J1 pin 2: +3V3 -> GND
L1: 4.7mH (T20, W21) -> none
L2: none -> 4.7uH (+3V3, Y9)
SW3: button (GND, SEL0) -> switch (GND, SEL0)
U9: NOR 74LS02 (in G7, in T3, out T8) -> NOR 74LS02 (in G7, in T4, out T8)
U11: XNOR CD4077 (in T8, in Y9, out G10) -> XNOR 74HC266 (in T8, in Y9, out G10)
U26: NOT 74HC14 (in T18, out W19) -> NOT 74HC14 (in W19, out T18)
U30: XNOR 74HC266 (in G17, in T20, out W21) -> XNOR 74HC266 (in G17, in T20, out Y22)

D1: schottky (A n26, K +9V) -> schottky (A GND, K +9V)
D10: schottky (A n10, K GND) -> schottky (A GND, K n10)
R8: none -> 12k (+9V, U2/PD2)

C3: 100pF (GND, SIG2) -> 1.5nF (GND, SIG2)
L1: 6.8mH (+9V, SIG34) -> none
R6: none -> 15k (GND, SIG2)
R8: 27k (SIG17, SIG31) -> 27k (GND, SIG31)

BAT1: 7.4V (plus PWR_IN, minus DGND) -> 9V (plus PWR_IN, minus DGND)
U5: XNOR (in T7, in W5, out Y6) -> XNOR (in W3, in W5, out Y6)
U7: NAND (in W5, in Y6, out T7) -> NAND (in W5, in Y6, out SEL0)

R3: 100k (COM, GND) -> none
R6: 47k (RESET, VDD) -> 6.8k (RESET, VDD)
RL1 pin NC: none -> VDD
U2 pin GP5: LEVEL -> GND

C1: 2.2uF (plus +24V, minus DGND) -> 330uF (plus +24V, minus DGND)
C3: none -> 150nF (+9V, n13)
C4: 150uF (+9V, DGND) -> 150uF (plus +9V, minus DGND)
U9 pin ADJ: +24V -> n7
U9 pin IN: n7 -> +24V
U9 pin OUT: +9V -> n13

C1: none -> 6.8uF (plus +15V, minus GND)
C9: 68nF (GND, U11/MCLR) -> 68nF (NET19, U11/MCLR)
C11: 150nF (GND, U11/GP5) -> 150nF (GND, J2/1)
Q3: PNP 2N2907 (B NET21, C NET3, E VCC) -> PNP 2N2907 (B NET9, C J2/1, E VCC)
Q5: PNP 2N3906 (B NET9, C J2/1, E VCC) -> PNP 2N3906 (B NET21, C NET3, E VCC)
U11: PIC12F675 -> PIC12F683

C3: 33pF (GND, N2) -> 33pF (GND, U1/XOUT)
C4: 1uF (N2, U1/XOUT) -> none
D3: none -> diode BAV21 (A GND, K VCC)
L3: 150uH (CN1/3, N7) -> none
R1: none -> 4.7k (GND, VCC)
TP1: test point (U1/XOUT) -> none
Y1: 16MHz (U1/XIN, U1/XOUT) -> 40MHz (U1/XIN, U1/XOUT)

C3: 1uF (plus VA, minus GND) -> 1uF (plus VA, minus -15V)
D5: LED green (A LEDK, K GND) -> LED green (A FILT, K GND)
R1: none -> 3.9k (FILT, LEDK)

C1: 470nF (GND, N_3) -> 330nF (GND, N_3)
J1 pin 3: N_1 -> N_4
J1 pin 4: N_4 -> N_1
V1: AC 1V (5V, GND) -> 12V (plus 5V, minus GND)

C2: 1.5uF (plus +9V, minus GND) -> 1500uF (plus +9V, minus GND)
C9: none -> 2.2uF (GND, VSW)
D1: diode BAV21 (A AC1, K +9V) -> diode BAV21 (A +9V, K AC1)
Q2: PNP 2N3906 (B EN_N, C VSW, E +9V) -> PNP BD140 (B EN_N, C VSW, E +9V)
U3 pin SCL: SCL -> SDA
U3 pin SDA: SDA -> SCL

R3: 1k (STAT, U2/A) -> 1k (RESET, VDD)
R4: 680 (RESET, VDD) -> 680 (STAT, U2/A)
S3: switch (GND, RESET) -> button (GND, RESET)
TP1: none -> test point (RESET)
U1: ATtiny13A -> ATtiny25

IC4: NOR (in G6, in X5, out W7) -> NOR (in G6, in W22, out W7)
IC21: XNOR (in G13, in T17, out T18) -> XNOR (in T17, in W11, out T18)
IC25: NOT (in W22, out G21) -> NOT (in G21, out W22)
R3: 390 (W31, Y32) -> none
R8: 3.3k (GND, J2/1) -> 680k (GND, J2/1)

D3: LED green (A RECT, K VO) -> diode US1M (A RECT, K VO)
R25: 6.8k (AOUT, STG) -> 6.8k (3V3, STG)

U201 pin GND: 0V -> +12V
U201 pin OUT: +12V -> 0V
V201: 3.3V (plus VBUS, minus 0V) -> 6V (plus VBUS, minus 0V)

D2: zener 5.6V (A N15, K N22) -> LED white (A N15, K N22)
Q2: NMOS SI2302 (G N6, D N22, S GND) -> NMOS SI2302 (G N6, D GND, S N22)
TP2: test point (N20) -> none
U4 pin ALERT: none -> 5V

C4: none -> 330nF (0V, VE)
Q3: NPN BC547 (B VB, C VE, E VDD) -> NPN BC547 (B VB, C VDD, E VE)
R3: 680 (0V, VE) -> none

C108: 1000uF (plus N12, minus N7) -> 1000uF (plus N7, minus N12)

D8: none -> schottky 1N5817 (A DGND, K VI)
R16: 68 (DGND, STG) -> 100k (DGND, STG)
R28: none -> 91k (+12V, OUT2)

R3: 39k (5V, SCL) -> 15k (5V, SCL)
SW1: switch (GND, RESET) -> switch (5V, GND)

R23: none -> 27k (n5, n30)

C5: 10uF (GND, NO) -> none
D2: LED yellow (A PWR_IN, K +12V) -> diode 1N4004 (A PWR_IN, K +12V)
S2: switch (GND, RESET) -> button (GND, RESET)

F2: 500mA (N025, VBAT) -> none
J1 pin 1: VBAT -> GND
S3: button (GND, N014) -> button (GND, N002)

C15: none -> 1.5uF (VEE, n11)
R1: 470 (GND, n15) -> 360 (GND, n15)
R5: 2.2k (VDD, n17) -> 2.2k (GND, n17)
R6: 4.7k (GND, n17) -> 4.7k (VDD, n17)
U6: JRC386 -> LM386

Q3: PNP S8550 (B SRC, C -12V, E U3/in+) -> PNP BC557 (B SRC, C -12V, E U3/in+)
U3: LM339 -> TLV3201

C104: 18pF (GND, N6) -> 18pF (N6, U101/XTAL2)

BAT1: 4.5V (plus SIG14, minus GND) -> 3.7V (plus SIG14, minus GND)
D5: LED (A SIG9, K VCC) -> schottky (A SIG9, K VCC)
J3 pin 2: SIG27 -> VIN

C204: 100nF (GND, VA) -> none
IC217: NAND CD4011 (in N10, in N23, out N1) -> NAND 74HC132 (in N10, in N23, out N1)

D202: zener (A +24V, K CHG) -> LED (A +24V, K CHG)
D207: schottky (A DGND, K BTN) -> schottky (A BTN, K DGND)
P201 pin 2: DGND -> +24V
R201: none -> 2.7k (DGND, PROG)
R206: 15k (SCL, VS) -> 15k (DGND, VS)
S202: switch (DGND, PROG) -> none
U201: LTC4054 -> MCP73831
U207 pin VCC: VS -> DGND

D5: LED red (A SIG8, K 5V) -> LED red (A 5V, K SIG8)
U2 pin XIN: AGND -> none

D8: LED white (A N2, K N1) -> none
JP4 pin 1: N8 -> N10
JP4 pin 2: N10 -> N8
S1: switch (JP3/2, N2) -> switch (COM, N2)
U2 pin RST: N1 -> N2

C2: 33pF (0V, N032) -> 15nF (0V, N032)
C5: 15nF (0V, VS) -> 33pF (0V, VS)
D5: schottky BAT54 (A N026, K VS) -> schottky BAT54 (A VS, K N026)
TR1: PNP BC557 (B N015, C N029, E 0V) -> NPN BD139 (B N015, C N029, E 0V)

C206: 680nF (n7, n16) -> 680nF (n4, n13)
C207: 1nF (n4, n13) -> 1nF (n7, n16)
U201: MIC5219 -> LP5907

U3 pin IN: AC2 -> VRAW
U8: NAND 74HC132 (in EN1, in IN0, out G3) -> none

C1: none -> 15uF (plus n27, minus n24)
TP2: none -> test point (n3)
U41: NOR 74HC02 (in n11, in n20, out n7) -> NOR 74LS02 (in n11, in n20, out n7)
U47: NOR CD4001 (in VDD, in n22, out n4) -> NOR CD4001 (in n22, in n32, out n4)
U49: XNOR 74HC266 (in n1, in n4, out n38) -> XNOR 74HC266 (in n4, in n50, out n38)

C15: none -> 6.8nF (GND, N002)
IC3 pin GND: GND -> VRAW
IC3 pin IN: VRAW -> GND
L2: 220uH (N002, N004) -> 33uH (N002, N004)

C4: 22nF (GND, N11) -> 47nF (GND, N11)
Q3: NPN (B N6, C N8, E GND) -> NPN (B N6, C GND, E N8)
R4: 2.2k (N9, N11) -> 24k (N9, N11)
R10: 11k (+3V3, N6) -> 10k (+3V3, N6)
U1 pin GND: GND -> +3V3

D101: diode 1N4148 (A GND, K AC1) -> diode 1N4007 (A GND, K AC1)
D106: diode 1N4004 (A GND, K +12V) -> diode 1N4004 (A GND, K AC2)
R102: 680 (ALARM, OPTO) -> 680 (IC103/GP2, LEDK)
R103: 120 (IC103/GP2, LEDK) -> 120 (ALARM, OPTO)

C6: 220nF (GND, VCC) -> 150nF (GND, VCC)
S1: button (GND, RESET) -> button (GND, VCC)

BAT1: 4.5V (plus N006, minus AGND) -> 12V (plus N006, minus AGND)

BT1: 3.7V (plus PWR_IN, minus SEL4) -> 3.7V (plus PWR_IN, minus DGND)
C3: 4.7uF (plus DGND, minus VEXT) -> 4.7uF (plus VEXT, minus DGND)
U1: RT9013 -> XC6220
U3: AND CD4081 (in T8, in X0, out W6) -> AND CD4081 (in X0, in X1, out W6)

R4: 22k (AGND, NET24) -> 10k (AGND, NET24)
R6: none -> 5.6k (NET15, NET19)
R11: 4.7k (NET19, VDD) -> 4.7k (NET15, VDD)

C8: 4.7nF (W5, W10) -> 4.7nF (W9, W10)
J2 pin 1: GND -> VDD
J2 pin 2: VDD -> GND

-------

ASSIGNMENT = Given the records above, return exactly the lines starting at the line containing "R10: 11k (+3V3, N6) -> 10k (+3V3, N6)" and ending at the line containing "S1: button (GND, RESET) -> button (GND, VCC)", including both.

EXERCISE RESULT =
R10: 11k (+3V3, N6) -> 10k (+3V3, N6)
U1 pin GND: GND -> +3V3

D101: diode 1N4148 (A GND, K AC1) -> diode 1N4007 (A GND, K AC1)
D106: diode 1N4004 (A GND, K +12V) -> diode 1N4004 (A GND, K AC2)
R102: 680 (ALARM, OPTO) -> 680 (IC103/GP2, LEDK)
R103: 120 (IC103/GP2, LEDK) -> 120 (ALARM, OPTO)

C6: 220nF (GND, VCC) -> 150nF (GND, VCC)
S1: button (GND, RESET) -> button (GND, VCC)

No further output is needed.